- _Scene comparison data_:
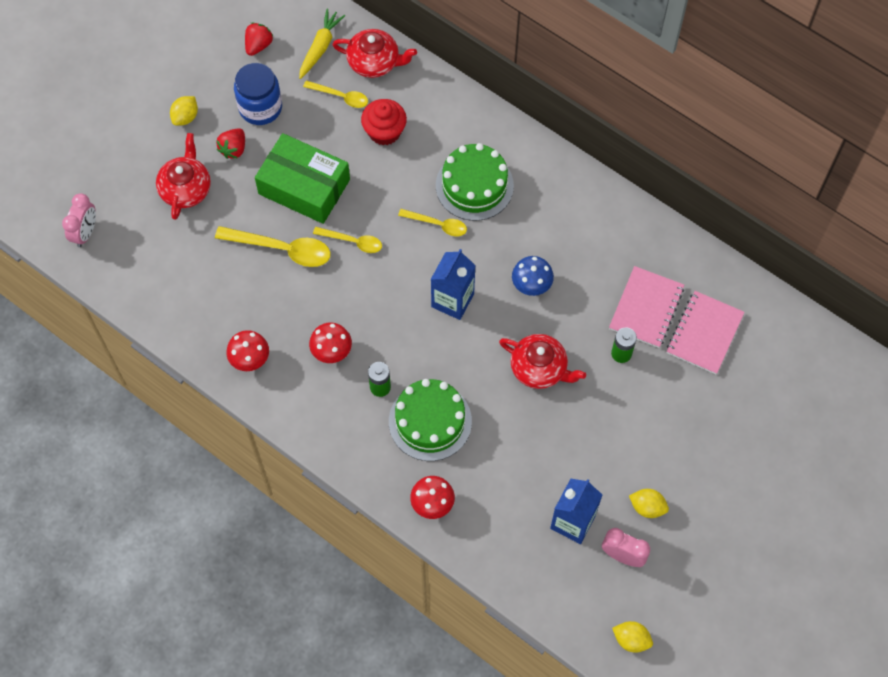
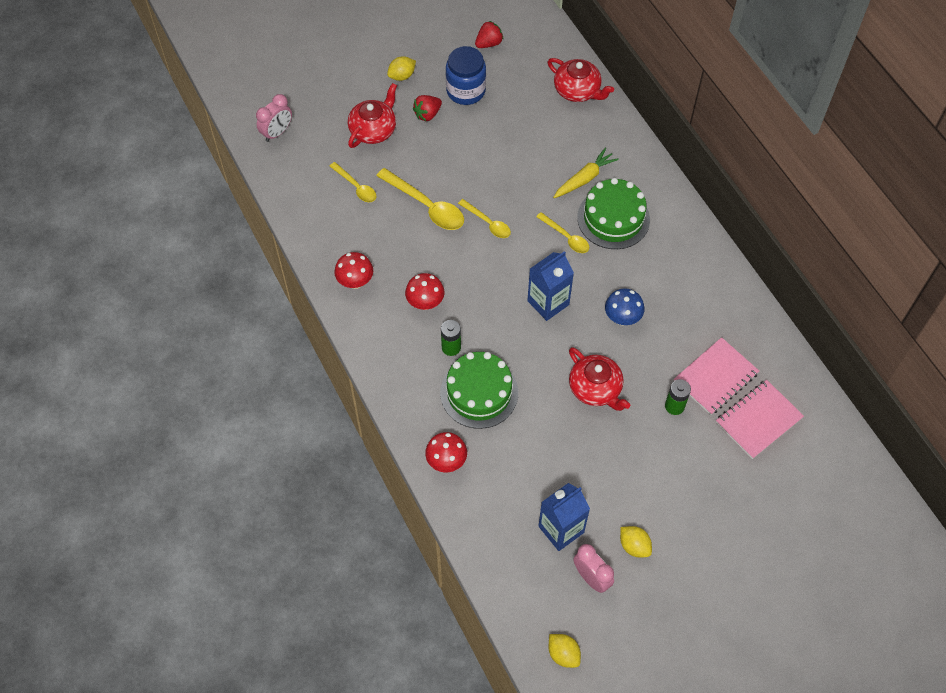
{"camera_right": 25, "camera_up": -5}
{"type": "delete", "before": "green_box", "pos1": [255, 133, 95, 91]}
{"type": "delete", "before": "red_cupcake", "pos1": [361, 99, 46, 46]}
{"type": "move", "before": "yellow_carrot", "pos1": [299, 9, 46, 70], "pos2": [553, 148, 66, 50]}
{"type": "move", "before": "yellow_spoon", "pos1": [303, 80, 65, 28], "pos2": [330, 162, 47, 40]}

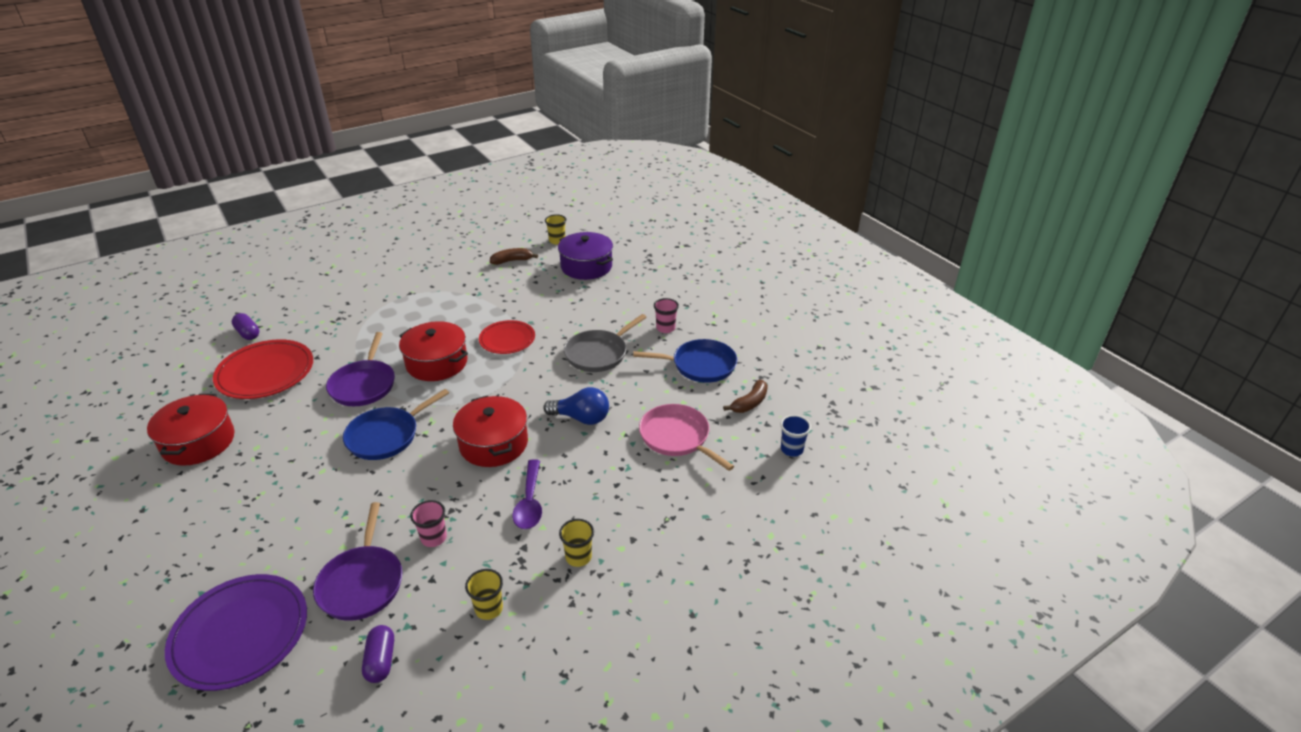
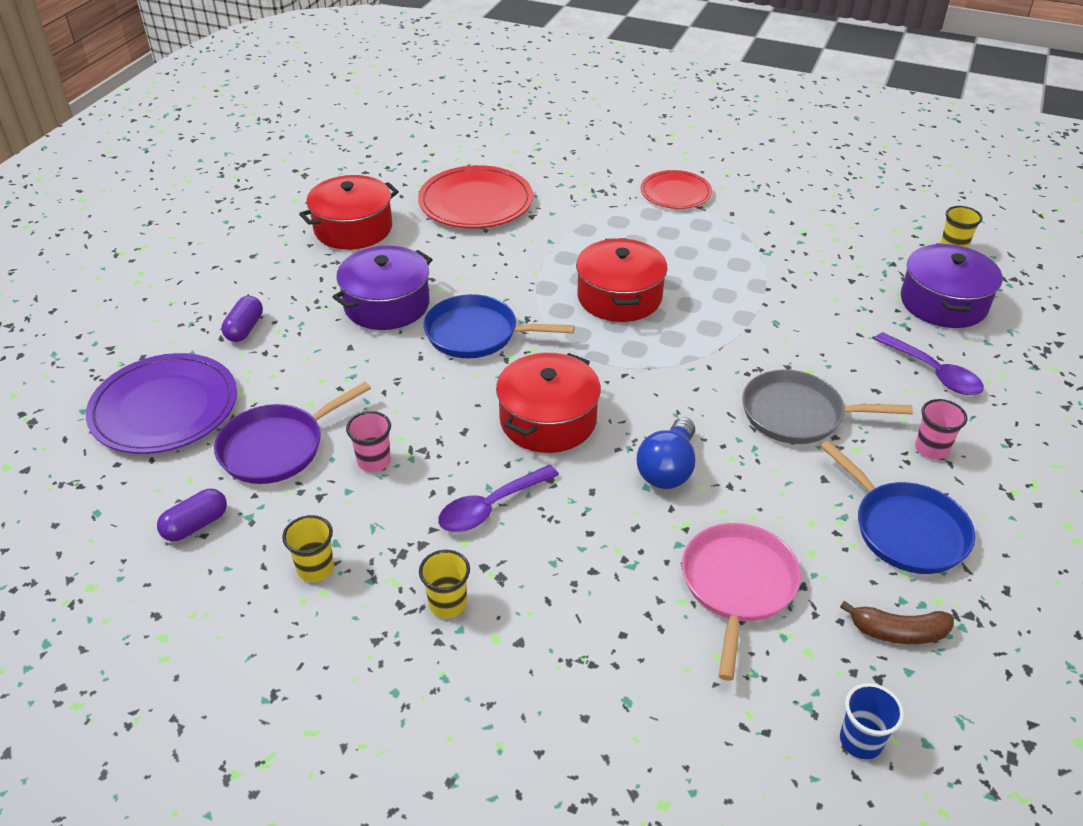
{"camera_right": 55, "camera_up": 5}
{"type": "delete", "before": "purple_pan", "pos1": [326, 332, 69, 74]}
{"type": "delete", "before": "brown_banana", "pos1": [490, 248, 48, 17]}
{"type": "insert", "after": "purple_pot", "pos2": [333, 246, 100, 84]}
{"type": "insert", "after": "purple_spoon", "pos2": [874, 332, 110, 63]}
{"type": "move", "before": "purple_capsule", "pos1": [232, 313, 27, 27], "pos2": [221, 296, 42, 46]}
{"type": "move", "before": "red_plate", "pos1": [479, 320, 56, 34], "pos2": [641, 170, 71, 39]}
{"type": "rotate", "before": "blue_light_bulb", "pos1": [543, 387, 66, 38], "pos2": [637, 417, 58, 72], "turn": 45}

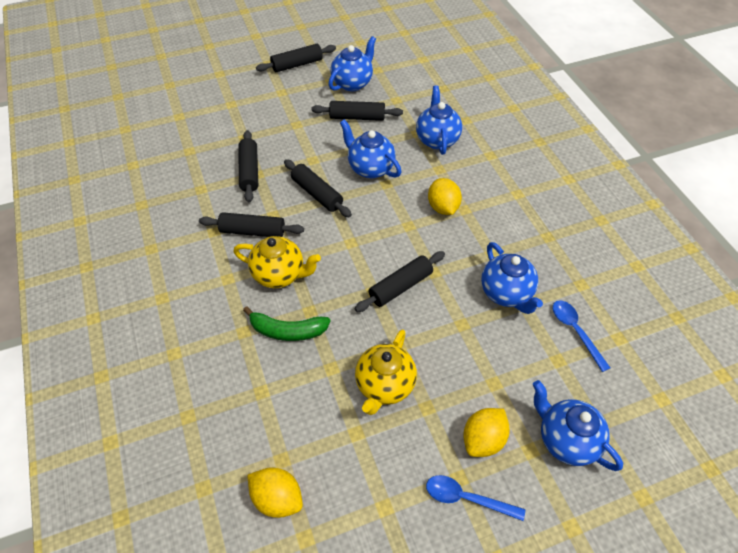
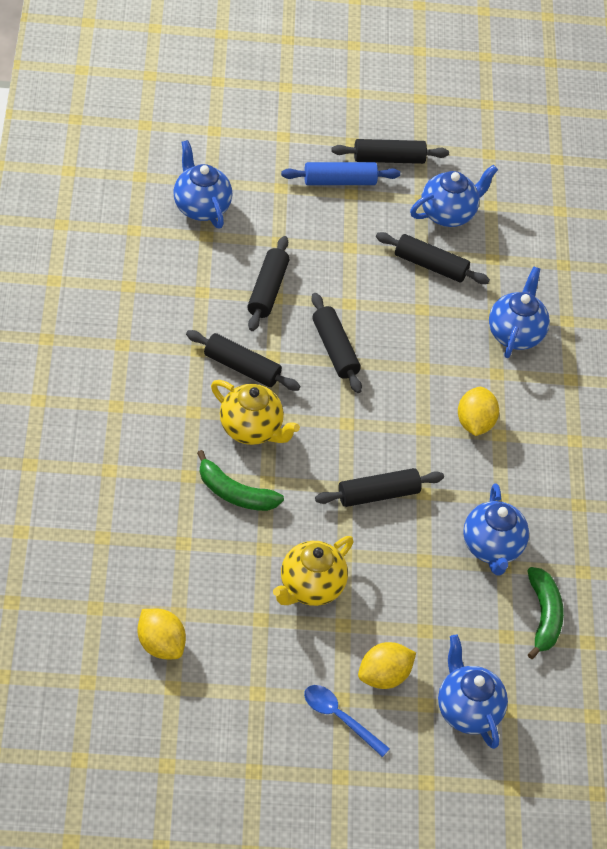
{"camera_right": 15, "camera_up": 0}
{"type": "insert", "after": "blue_rolling_pin", "pos2": [281, 162, 119, 23]}
{"type": "move", "before": "blue_teapot", "pos1": [340, 119, 61, 59], "pos2": [173, 140, 59, 88]}
{"type": "replace", "before": "blue_spoon", "after": "green_banana", "pos1": [553, 300, 57, 72], "pos2": [527, 567, 37, 92]}

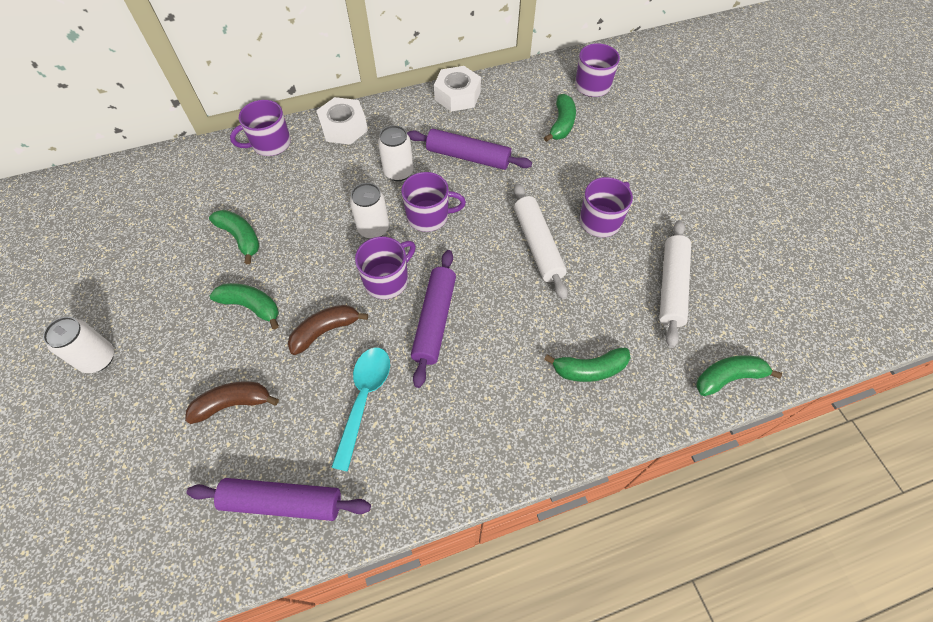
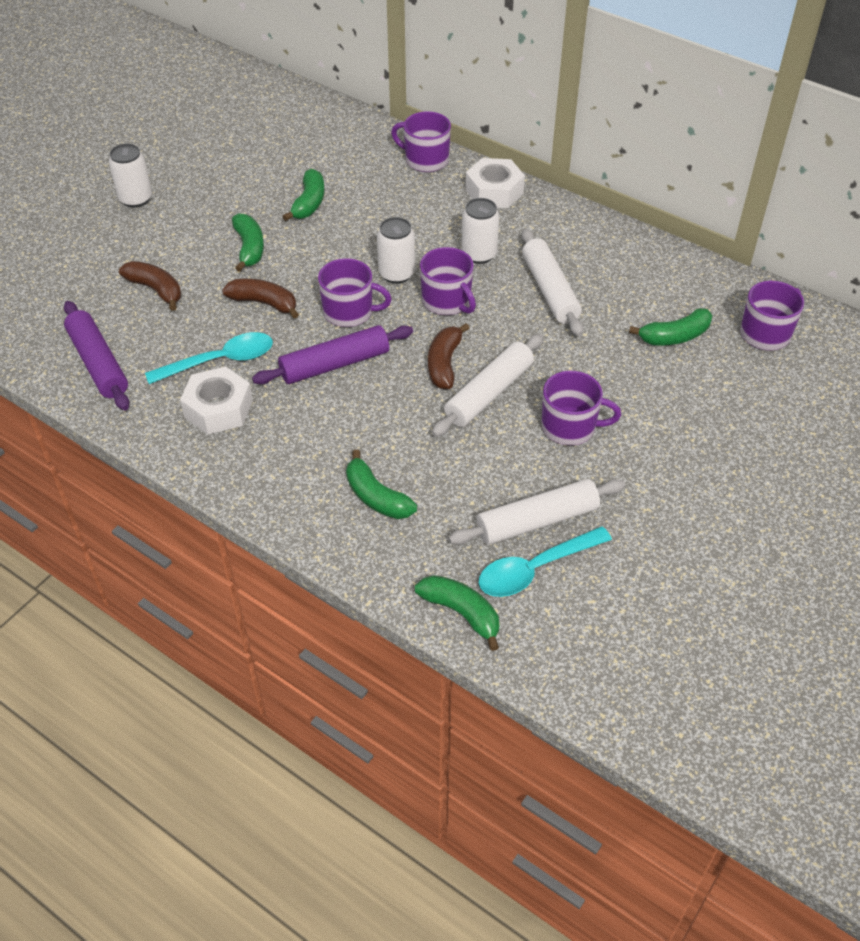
{"camera_right": 55, "camera_up": -10}
{"type": "insert", "after": "brown_banana", "pos2": [428, 323, 42, 66]}
{"type": "insert", "after": "turquoise_spoon", "pos2": [479, 526, 133, 71]}
{"type": "move", "before": "white_nut", "pos1": [434, 66, 47, 46], "pos2": [180, 366, 73, 68]}
{"type": "recolor", "before": "purple_rolling_pin", "after": "white_rolling_pin", "pos1": [407, 129, 125, 41], "pos2": [521, 229, 62, 107]}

- _Task description_: Your copy should match the records above exactly, apart from the pictures, which stay out.

- _Completed task_:
{"camera_right": 25, "camera_up": -5}
{"type": "delete", "before": "green_box", "pos1": [255, 133, 95, 91]}
{"type": "delete", "before": "red_cupcake", "pos1": [361, 99, 46, 46]}
{"type": "move", "before": "yellow_carrot", "pos1": [299, 9, 46, 70], "pos2": [553, 148, 66, 50]}
{"type": "move", "before": "yellow_spoon", "pos1": [303, 80, 65, 28], "pos2": [330, 162, 47, 40]}

{"camera_right": 55, "camera_up": 5}
{"type": "delete", "before": "purple_pan", "pos1": [326, 332, 69, 74]}
{"type": "delete", "before": "brown_banana", "pos1": [490, 248, 48, 17]}
{"type": "insert", "after": "purple_pot", "pos2": [333, 246, 100, 84]}
{"type": "insert", "after": "purple_spoon", "pos2": [874, 332, 110, 63]}
{"type": "move", "before": "purple_capsule", "pos1": [232, 313, 27, 27], "pos2": [221, 296, 42, 46]}
{"type": "move", "before": "red_plate", "pos1": [479, 320, 56, 34], "pos2": [641, 170, 71, 39]}
{"type": "rotate", "before": "blue_light_bulb", "pos1": [543, 387, 66, 38], "pos2": [637, 417, 58, 72], "turn": 45}

{"camera_right": 15, "camera_up": 0}
{"type": "insert", "after": "blue_rolling_pin", "pos2": [281, 162, 119, 23]}
{"type": "move", "before": "blue_teapot", "pos1": [340, 119, 61, 59], "pos2": [173, 140, 59, 88]}
{"type": "replace", "before": "blue_spoon", "after": "green_banana", "pos1": [553, 300, 57, 72], "pos2": [527, 567, 37, 92]}

{"camera_right": 55, "camera_up": -10}
{"type": "insert", "after": "brown_banana", "pos2": [428, 323, 42, 66]}
{"type": "insert", "after": "turquoise_spoon", "pos2": [479, 526, 133, 71]}
{"type": "move", "before": "white_nut", "pos1": [434, 66, 47, 46], "pos2": [180, 366, 73, 68]}
{"type": "recolor", "before": "purple_rolling_pin", "after": "white_rolling_pin", "pos1": [407, 129, 125, 41], "pos2": [521, 229, 62, 107]}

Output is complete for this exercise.